* [THE DATA]
┄┄┄┄┄┄

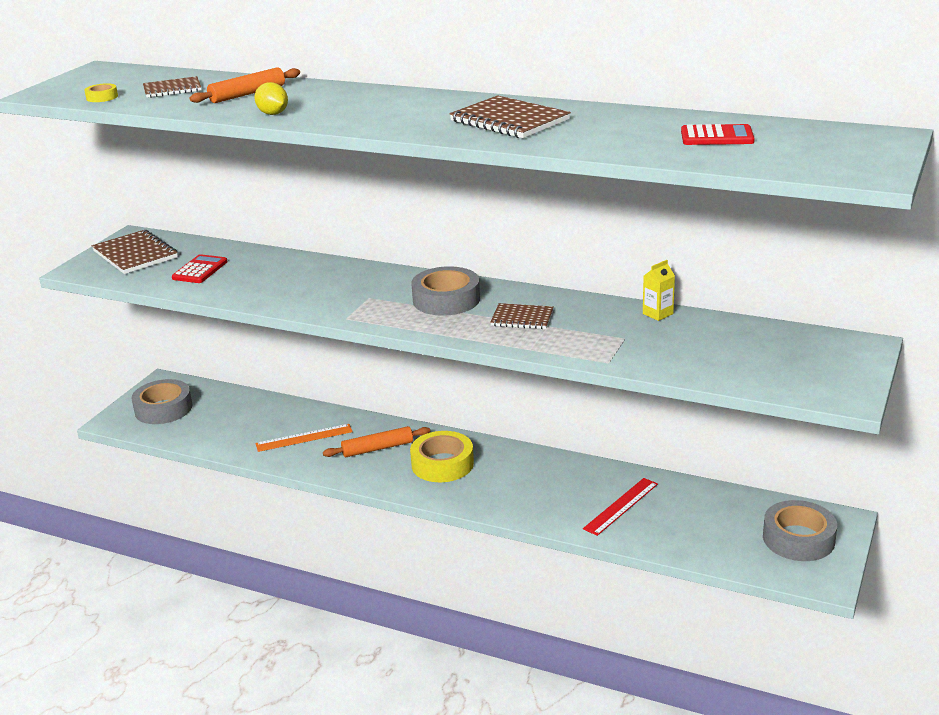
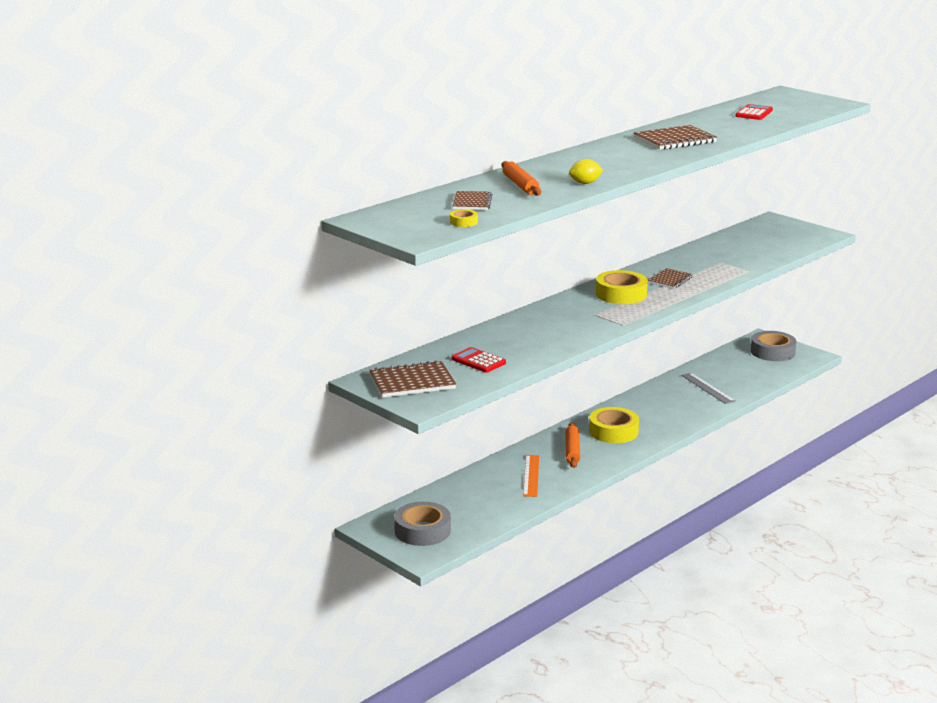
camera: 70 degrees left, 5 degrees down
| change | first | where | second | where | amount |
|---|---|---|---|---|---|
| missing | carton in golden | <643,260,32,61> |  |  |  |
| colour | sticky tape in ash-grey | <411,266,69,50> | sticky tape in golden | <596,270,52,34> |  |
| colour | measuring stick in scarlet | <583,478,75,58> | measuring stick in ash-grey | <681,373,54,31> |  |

┄┄┄┄┄┄

* [REQUIREMENT] Write the listing out in full, exactly; no images.

* [PROBLEM SOLUTION]
camera: 70 degrees left, 5 degrees down
| change | first | where | second | where | amount |
|---|---|---|---|---|---|
| missing | carton in golden | <643,260,32,61> |  |  |  |
| colour | sticky tape in ash-grey | <411,266,69,50> | sticky tape in golden | <596,270,52,34> |  |
| colour | measuring stick in scarlet | <583,478,75,58> | measuring stick in ash-grey | <681,373,54,31> |  |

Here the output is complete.